**YOUR TASK**
Which lines of the listing contain the string "shortInstrumentName"? Show every one of them in full.
>> Begin THE RECORDS
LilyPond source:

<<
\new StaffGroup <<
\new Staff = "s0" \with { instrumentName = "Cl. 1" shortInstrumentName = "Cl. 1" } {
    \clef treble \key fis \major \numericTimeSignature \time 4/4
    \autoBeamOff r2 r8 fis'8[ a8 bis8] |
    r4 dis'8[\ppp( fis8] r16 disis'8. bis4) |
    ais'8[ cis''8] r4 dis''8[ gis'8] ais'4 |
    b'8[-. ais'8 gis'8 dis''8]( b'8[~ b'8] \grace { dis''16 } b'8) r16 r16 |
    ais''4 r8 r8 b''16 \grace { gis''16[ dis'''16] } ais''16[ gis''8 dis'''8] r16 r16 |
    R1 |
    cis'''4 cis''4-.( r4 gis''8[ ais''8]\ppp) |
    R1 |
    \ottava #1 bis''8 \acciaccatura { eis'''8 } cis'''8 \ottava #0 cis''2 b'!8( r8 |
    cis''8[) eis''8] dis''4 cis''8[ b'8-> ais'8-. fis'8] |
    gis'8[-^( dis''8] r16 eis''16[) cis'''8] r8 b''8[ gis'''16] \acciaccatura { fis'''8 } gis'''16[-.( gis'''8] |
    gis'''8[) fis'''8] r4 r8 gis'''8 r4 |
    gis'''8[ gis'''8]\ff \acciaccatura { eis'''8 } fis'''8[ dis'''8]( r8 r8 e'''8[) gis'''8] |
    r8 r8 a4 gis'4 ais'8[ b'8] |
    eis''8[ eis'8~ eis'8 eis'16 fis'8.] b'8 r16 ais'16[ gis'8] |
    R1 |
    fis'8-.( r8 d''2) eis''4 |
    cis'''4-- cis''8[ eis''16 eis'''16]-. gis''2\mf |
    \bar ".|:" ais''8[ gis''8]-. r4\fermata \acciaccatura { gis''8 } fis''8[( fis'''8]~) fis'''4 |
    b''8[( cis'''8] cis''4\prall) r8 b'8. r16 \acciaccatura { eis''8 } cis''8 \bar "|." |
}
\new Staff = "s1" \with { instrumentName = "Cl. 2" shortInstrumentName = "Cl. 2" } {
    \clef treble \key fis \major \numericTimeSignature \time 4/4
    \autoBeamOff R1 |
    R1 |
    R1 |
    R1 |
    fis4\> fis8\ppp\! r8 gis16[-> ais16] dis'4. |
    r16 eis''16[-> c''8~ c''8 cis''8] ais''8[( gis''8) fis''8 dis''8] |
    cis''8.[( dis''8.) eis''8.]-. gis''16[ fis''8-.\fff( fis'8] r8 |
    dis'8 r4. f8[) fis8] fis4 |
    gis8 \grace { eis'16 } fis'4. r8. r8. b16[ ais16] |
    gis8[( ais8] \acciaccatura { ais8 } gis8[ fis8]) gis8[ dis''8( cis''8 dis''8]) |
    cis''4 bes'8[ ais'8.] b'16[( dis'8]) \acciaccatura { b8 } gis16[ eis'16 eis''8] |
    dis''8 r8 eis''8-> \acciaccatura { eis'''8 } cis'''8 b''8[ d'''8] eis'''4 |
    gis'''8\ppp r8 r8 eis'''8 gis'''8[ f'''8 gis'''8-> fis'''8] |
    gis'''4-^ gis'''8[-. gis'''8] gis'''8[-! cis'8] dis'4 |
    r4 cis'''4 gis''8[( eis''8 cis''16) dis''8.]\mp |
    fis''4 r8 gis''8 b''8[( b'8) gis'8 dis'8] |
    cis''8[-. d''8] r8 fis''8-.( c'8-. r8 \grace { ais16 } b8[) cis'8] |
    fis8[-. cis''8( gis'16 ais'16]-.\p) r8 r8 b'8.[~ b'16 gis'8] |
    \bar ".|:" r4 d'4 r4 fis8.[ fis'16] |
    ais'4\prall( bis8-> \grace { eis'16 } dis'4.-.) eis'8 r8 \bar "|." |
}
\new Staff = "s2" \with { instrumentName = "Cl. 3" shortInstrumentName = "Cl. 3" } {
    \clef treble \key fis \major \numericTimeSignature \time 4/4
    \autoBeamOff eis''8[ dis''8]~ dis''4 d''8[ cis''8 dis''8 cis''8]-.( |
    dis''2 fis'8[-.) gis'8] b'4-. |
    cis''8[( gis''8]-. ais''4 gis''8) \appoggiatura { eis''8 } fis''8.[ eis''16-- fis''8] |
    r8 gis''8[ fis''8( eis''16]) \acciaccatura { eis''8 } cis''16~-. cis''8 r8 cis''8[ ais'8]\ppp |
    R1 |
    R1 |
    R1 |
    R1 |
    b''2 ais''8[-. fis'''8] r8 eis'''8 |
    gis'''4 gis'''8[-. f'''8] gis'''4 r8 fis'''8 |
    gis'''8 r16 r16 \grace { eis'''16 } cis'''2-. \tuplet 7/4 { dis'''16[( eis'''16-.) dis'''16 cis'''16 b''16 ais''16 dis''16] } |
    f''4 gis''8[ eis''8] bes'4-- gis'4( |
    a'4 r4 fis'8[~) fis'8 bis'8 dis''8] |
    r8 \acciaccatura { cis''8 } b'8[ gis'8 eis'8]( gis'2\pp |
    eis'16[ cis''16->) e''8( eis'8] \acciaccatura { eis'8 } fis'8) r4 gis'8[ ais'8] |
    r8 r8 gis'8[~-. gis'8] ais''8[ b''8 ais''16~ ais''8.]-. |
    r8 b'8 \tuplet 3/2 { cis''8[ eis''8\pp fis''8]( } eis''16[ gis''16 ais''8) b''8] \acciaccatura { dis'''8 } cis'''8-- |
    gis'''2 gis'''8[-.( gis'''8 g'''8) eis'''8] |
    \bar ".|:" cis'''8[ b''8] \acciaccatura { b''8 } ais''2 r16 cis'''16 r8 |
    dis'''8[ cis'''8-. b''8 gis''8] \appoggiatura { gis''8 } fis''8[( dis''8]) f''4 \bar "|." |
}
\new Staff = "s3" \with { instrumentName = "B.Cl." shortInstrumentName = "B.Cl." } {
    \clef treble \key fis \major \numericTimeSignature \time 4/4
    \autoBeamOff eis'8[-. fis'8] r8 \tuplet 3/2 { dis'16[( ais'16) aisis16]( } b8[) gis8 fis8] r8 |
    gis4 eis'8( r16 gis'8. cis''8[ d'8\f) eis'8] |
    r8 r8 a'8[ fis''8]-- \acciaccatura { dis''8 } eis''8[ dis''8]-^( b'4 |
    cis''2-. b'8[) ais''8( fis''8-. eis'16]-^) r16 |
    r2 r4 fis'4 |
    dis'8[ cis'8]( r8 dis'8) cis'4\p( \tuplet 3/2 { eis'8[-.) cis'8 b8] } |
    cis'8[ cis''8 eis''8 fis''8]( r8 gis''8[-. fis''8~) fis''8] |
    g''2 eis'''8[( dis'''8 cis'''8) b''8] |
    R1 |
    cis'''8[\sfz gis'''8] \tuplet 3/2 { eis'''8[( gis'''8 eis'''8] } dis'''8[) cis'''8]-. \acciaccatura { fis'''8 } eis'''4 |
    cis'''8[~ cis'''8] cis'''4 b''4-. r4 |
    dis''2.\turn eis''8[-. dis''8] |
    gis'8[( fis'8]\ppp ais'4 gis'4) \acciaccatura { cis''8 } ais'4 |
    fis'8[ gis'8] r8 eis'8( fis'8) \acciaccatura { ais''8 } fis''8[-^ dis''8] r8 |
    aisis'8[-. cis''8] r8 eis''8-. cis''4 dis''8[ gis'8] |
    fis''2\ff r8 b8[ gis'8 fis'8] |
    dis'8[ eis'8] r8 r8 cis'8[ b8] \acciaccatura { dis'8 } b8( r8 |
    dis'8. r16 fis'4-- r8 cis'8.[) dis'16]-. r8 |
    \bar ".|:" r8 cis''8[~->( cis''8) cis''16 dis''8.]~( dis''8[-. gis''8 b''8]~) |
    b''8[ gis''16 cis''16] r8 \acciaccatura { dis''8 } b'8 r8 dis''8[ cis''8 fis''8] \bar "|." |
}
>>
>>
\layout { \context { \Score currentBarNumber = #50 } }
>> End THE RECORDS
**RESPONSE BELOW**
\new Staff = "s0" \with { instrumentName = "Cl. 1" shortInstrumentName = "Cl. 1" } {
\new Staff = "s1" \with { instrumentName = "Cl. 2" shortInstrumentName = "Cl. 2" } {
\new Staff = "s2" \with { instrumentName = "Cl. 3" shortInstrumentName = "Cl. 3" } {
\new Staff = "s3" \with { instrumentName = "B.Cl." shortInstrumentName = "B.Cl." } {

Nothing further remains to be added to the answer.